**To do:**
Where a line of the material contains the string "blue", copy that line.

**Dataset:**
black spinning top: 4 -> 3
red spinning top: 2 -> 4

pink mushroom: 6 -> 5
---
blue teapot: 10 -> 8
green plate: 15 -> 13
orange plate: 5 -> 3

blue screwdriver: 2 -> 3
==
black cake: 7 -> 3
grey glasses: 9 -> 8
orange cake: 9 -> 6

**Result of this exercise:**
blue teapot: 10 -> 8
blue screwdriver: 2 -> 3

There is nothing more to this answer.